(INSTRUCTIONS TO FOLLOW):
Each line that has the string "XNOR" must be copied from the records below.

(SUPPLIED RECORDS):
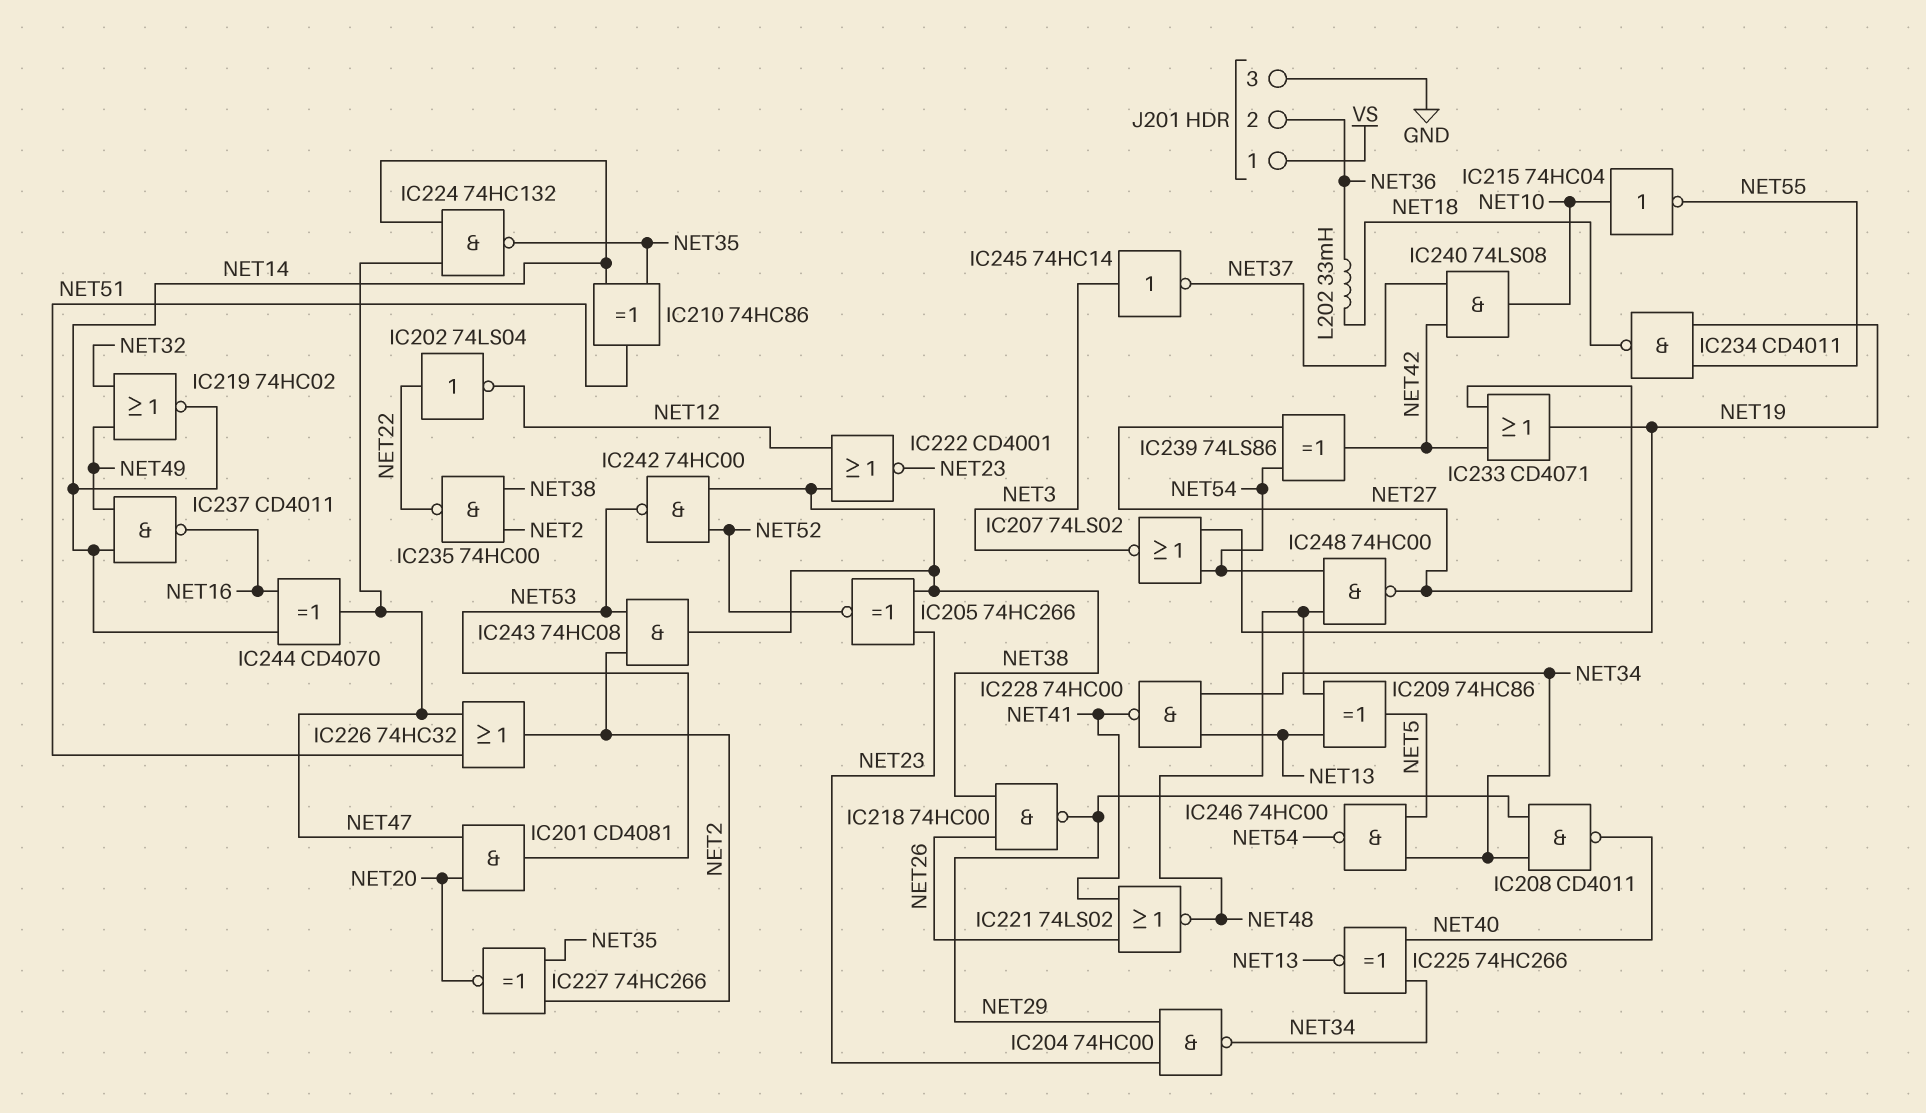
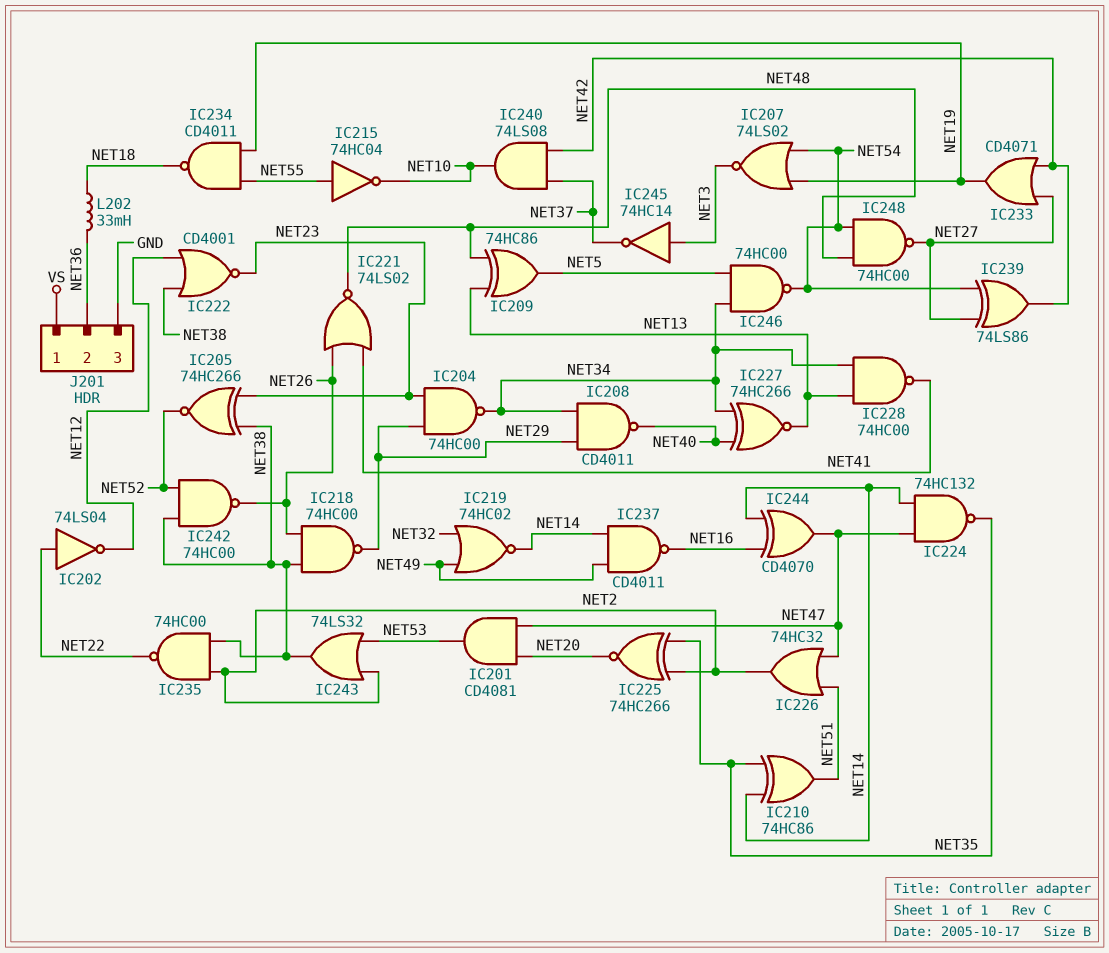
IC215: NOT 74HC04 (in NET10, out NET55) -> NOT 74HC04 (in NET55, out NET10)
IC225: XNOR 74HC266 (in NET34, in NET40, out NET13) -> XNOR 74HC266 (in NET2, in NET35, out NET20)
IC227: XNOR 74HC266 (in NET2, in NET35, out NET20) -> XNOR 74HC266 (in NET34, in NET40, out NET13)
IC242: NAND 74HC00 (in NET38, in NET52, out NET53) -> NAND 74HC00 (in NET38, in NET52, out NET26)
IC243: AND 74HC08 (in NET2, in NET53, out NET38) -> OR 74LS32 (in NET2, in NET53, out NET38)

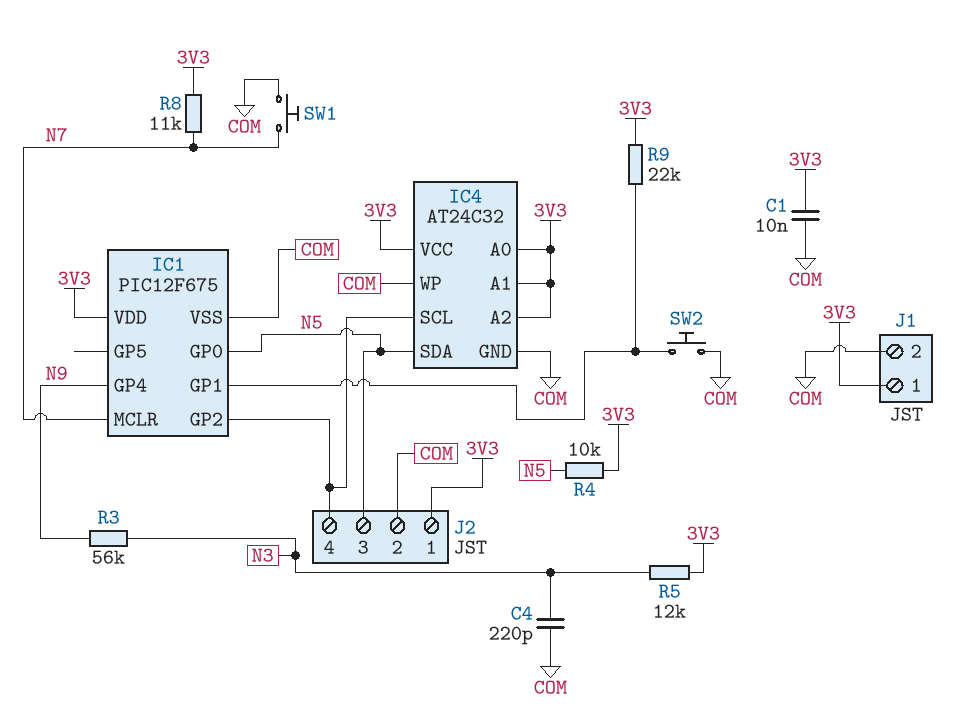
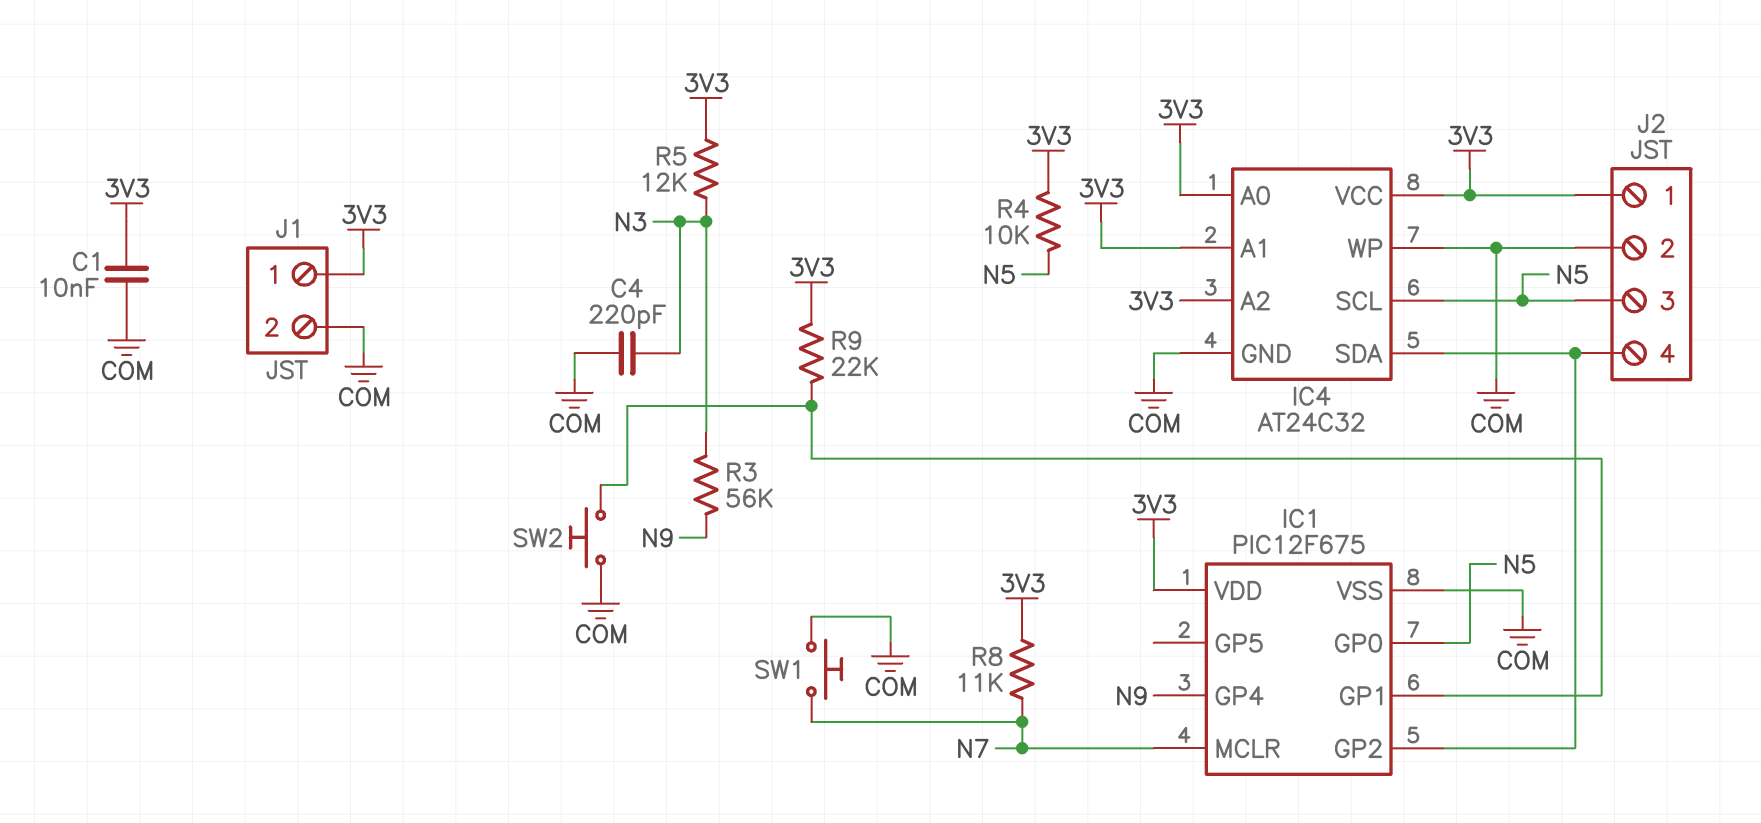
IC4 pin SCL: IC1/GP2 -> N5
IC4 pin SDA: N5 -> IC1/GP2

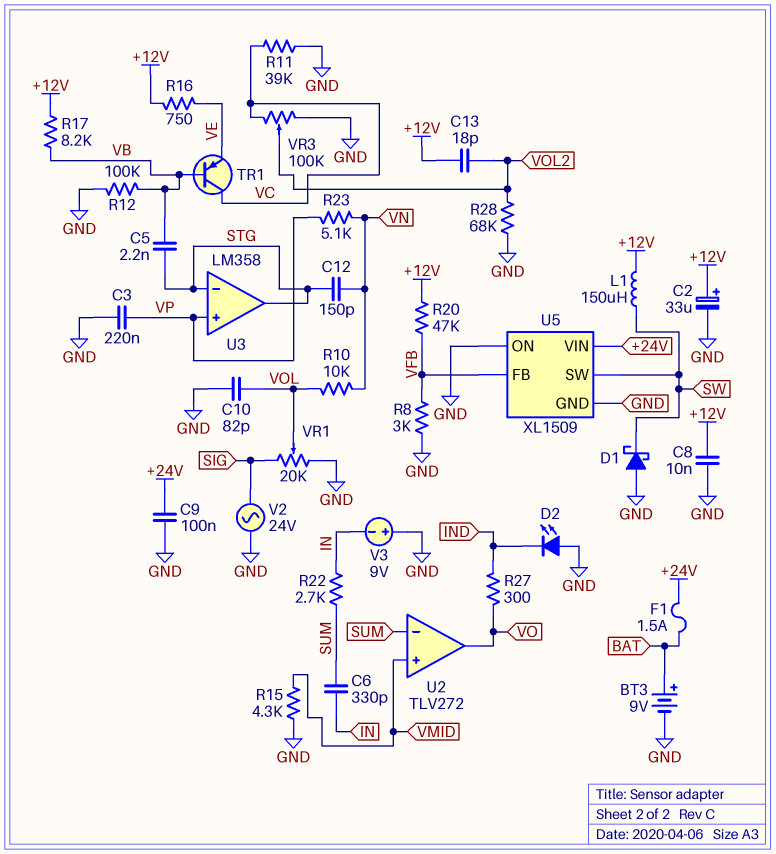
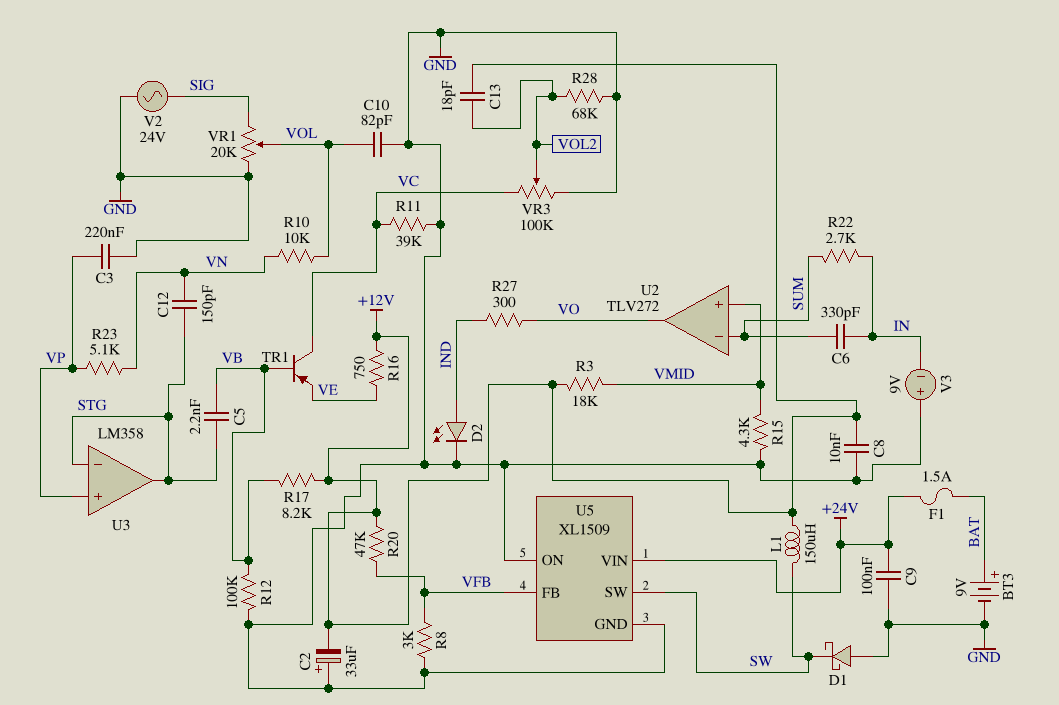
C2: 33uF (plus +12V, minus GND) -> 33uF (plus GND, minus +12V)
D2: LED (A GND, K IND) -> LED (A IND, K GND)
R3: none -> 18k (+12V, VMID)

(ANSWER FOR THE TASK):
IC225: XNOR 74HC266 (in NET34, in NET40, out NET13) -> XNOR 74HC266 (in NET2, in NET35, out NET20)
IC227: XNOR 74HC266 (in NET2, in NET35, out NET20) -> XNOR 74HC266 (in NET34, in NET40, out NET13)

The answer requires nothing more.